[Start of section]
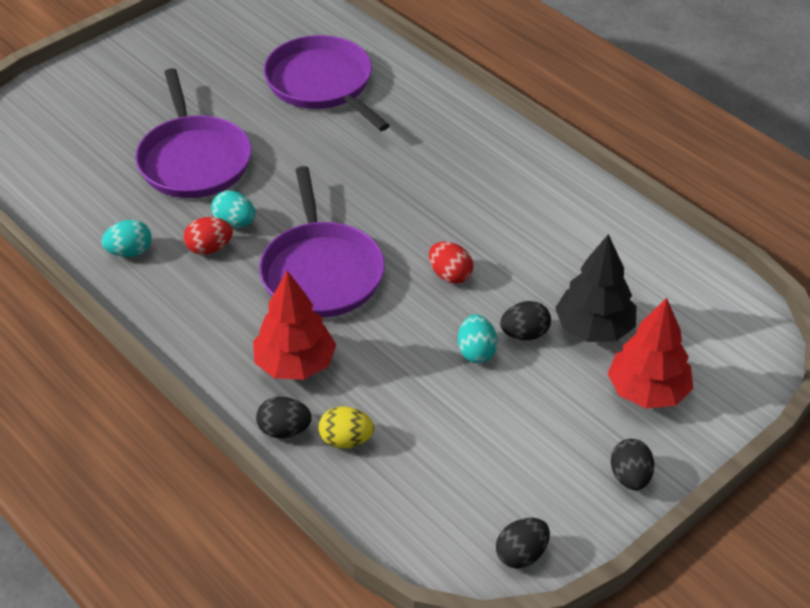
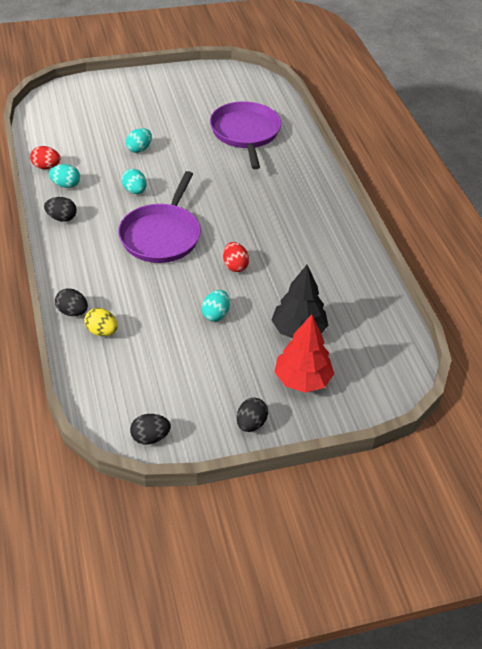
camera: 25 degrees right, 0 degrees up
(194, 160) = (139, 149): purple pan -> turquoise egg
(209, 248) = (110, 199): red egg -> red egg (46, 167)
(295, 364) = (106, 279): red tree -> none
(524, 334) = (253, 316): black egg -> black egg (62, 218)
[End of section]
## WHAT NEEDS TO BE DONE
Print the material above once more, exactly, minus the pictures.

## EXERCISE SOLUTION
camera: 25 degrees right, 0 degrees up
(194, 160) = (139, 149): purple pan -> turquoise egg
(209, 248) = (110, 199): red egg -> red egg (46, 167)
(295, 364) = (106, 279): red tree -> none
(524, 334) = (253, 316): black egg -> black egg (62, 218)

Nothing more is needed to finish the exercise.